Could you restate word for word every line from the one containing "The carrete (blanco)" to the end of the data below, pictures excluded?

--- RECORD EXTRACTS ---

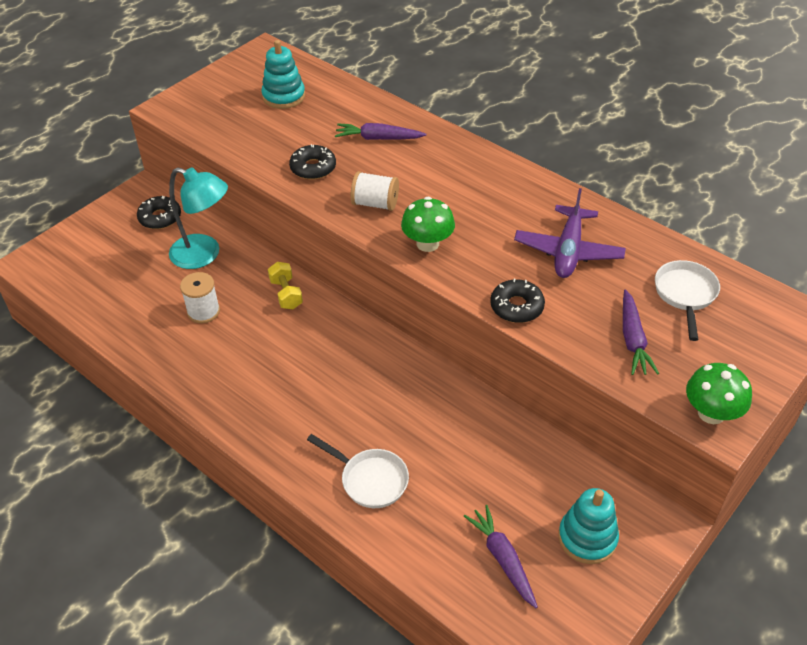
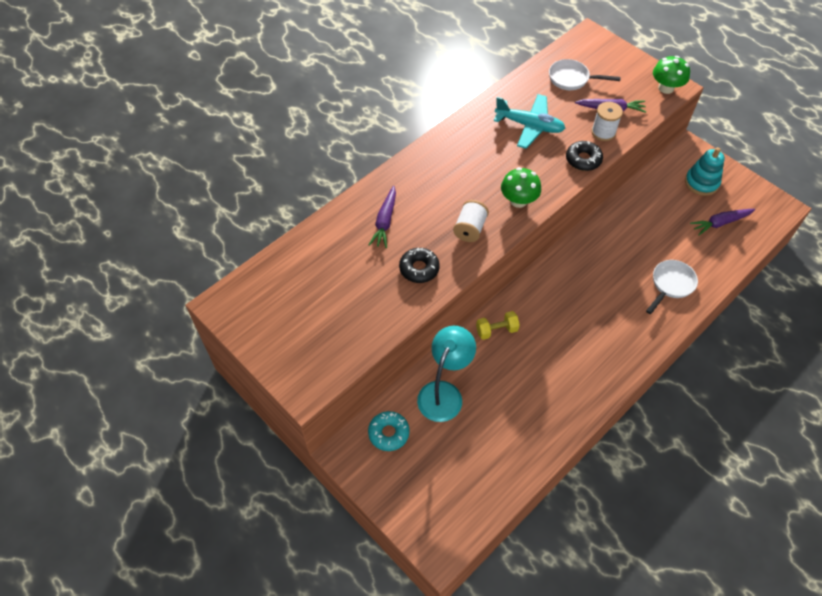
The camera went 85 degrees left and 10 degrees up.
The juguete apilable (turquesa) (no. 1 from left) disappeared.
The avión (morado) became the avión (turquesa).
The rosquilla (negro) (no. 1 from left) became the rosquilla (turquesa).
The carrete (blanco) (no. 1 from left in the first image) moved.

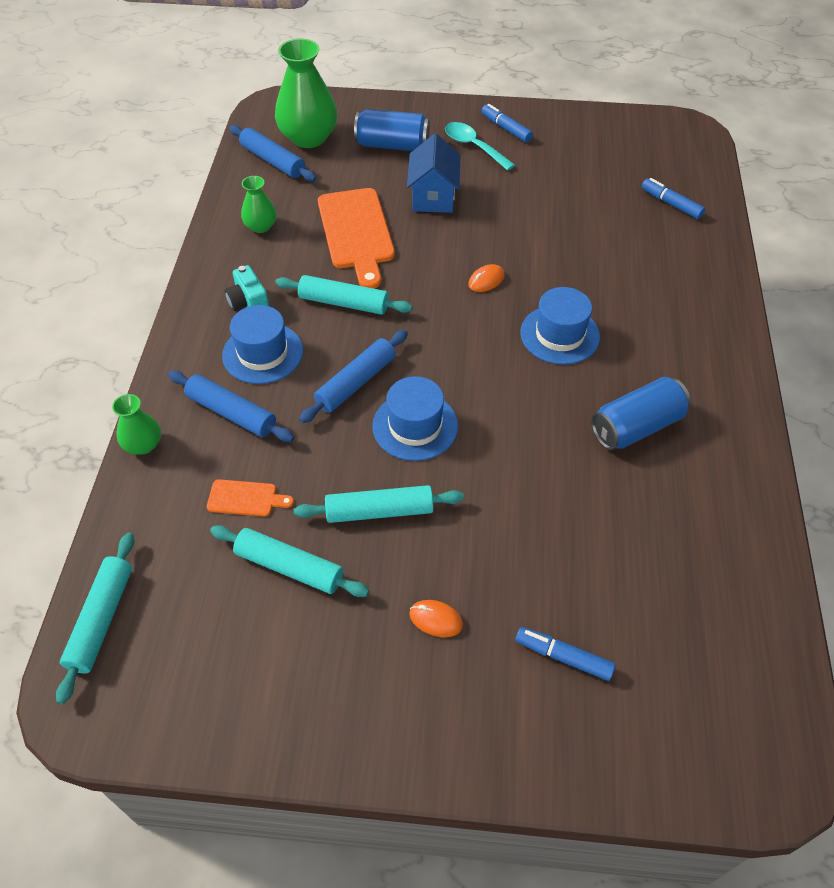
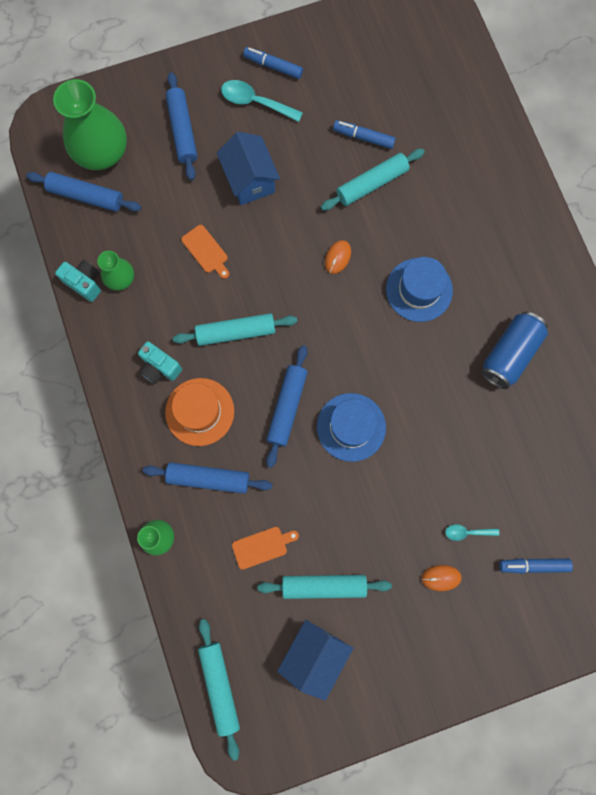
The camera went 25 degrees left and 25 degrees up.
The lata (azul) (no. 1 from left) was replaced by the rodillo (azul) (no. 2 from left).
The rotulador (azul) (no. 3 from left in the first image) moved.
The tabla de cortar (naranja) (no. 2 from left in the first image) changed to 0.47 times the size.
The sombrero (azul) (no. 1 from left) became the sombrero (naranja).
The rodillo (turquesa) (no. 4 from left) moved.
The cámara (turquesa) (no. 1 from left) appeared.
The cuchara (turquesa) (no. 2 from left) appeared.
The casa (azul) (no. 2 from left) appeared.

---

→ ANSWER BELOW:
The carrete (blanco) (no. 1 from left in the first image) moved.

The camera went 25 degrees left and 25 degrees up.
The lata (azul) (no. 1 from left) was replaced by the rodillo (azul) (no. 2 from left).
The rotulador (azul) (no. 3 from left in the first image) moved.
The tabla de cortar (naranja) (no. 2 from left in the first image) changed to 0.47 times the size.
The sombrero (azul) (no. 1 from left) became the sombrero (naranja).
The rodillo (turquesa) (no. 4 from left) moved.
The cámara (turquesa) (no. 1 from left) appeared.
The cuchara (turquesa) (no. 2 from left) appeared.
The casa (azul) (no. 2 from left) appeared.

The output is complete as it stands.